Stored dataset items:
....

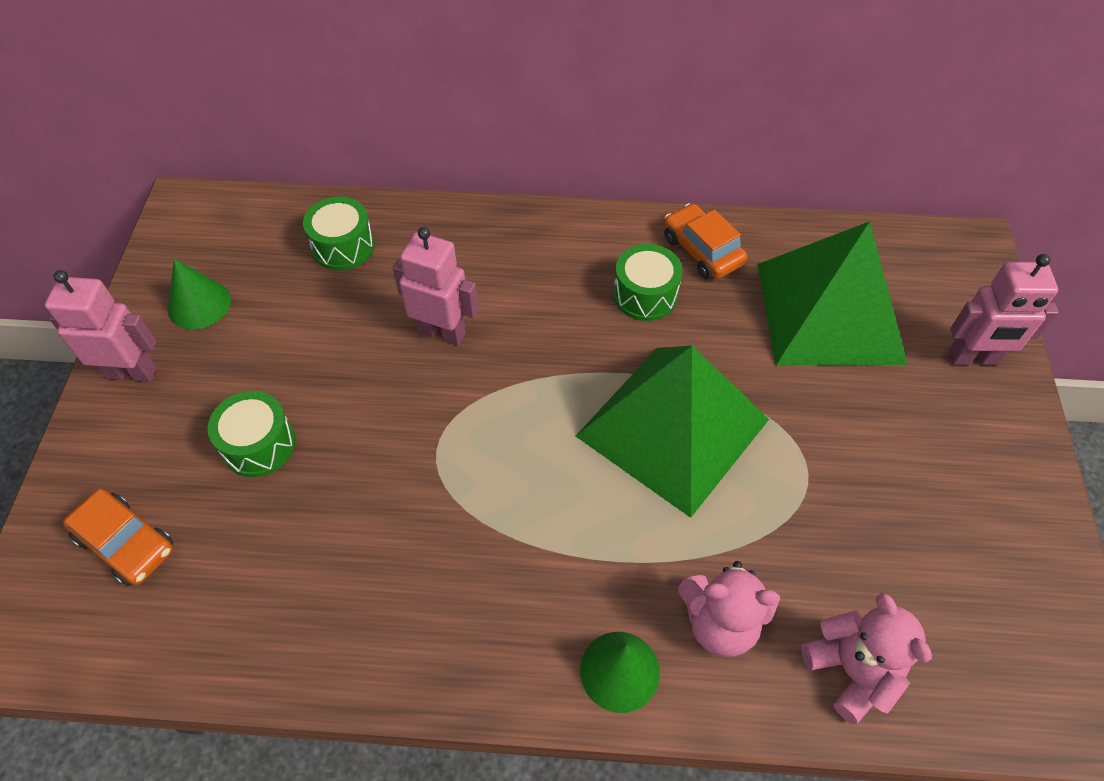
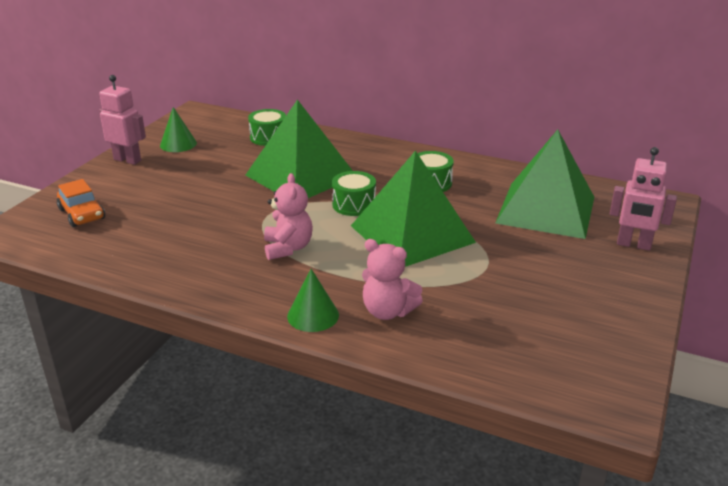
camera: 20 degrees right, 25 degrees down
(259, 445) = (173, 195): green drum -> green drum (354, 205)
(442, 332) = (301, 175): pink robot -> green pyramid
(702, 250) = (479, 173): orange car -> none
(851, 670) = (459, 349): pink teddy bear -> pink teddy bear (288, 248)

....

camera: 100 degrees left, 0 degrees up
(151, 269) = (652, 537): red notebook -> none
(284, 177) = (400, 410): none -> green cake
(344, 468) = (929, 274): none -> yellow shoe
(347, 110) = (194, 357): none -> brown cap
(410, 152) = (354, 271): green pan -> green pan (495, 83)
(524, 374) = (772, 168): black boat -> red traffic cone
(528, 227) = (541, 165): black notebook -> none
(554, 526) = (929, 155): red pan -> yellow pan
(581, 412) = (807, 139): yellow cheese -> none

....

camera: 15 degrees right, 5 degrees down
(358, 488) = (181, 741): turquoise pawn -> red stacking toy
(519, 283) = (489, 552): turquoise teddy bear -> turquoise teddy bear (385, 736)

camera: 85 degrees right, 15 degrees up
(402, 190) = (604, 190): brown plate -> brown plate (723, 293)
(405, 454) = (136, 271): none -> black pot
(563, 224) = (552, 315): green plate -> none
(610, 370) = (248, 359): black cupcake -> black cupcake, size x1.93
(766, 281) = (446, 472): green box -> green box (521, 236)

....

**AIM OF THE TASK**
Which lines run from the one holding "camera: 20 degrees right, 25 degrees down" through the one holding "(851, 670) = (459, 349): pink" in the records above? Repeat them exactly, both included, and nothing more.

**RESPONSE TO THE TASK**
camera: 20 degrees right, 25 degrees down
(259, 445) = (173, 195): green drum -> green drum (354, 205)
(442, 332) = (301, 175): pink robot -> green pyramid
(702, 250) = (479, 173): orange car -> none
(851, 670) = (459, 349): pink teddy bear -> pink teddy bear (288, 248)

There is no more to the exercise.